ACTIVITY: Return the lines below exactly, please, from the one containing "D202: LED green" through the last one, both included, and leave out any pictures.

(Saved entries)
______________________________
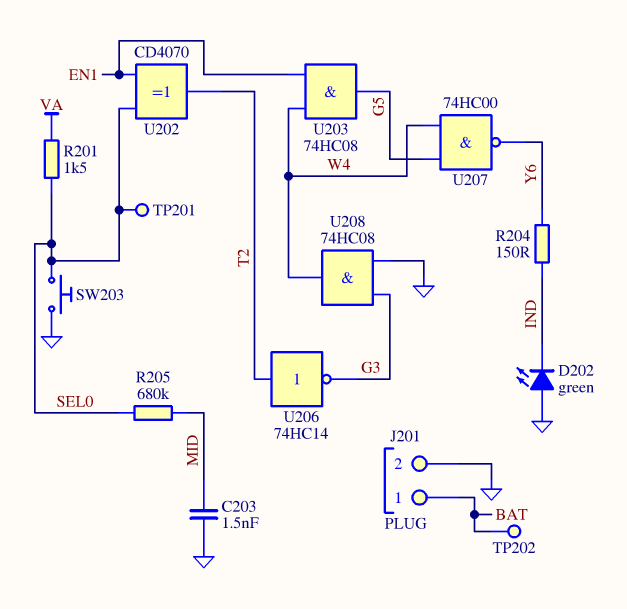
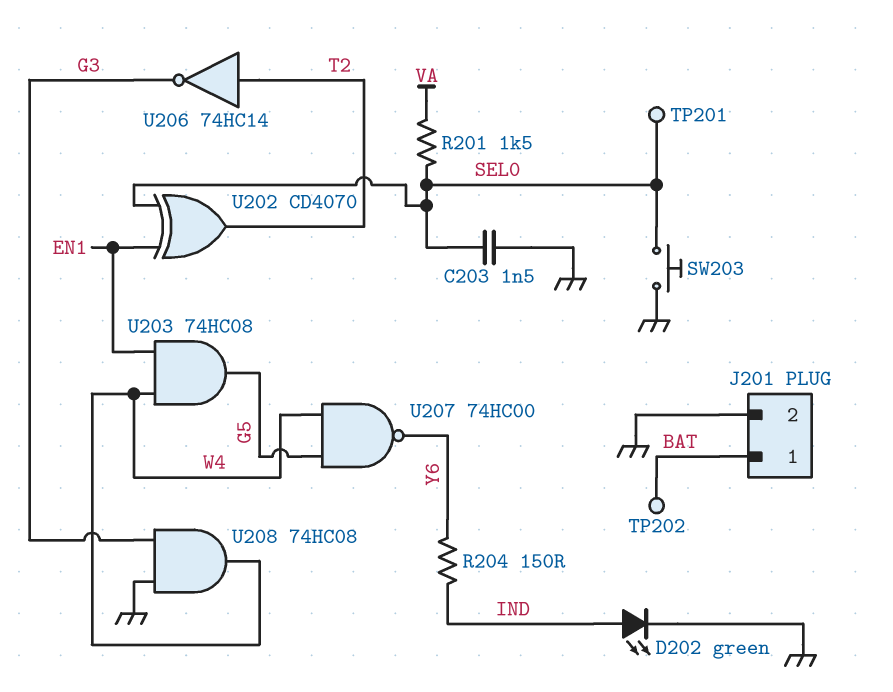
C203: 1.5nF (GND, MID) -> 1.5nF (GND, SEL0)
D202: LED green (A GND, K IND) -> LED green (A IND, K GND)
R205: 680k (MID, SEL0) -> none

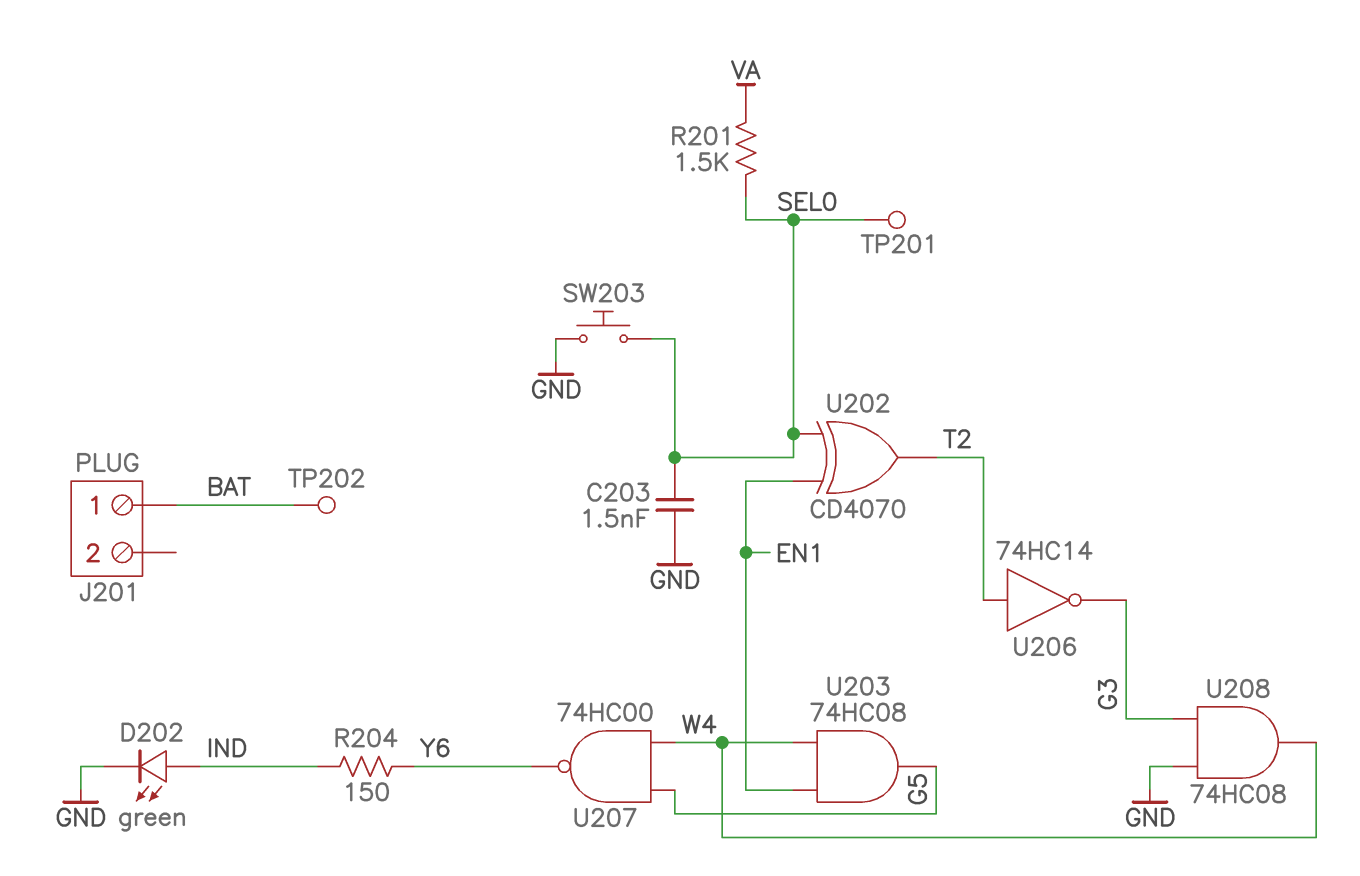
J201 pin 2: GND -> none

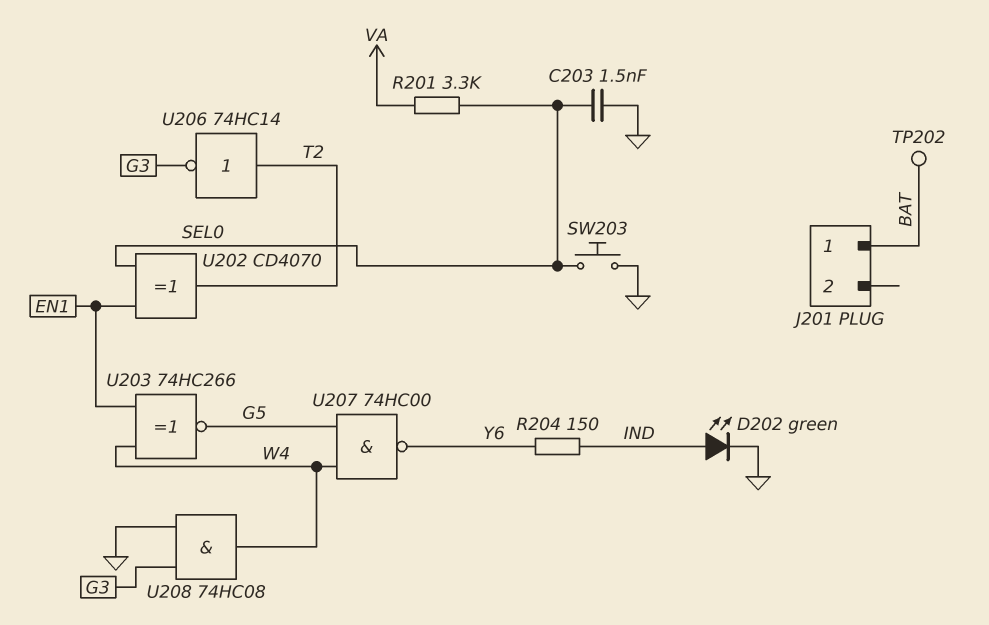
R201: 1.5k (SEL0, VA) -> 3.3k (SEL0, VA)
TP201: test point (SEL0) -> none
U203: AND 74HC08 (in EN1, in W4, out G5) -> XNOR 74HC266 (in EN1, in W4, out G5)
______________________________
ANSWER TO THIS TASK:
D202: LED green (A GND, K IND) -> LED green (A IND, K GND)
R205: 680k (MID, SEL0) -> none

J201 pin 2: GND -> none

R201: 1.5k (SEL0, VA) -> 3.3k (SEL0, VA)
TP201: test point (SEL0) -> none
U203: AND 74HC08 (in EN1, in W4, out G5) -> XNOR 74HC266 (in EN1, in W4, out G5)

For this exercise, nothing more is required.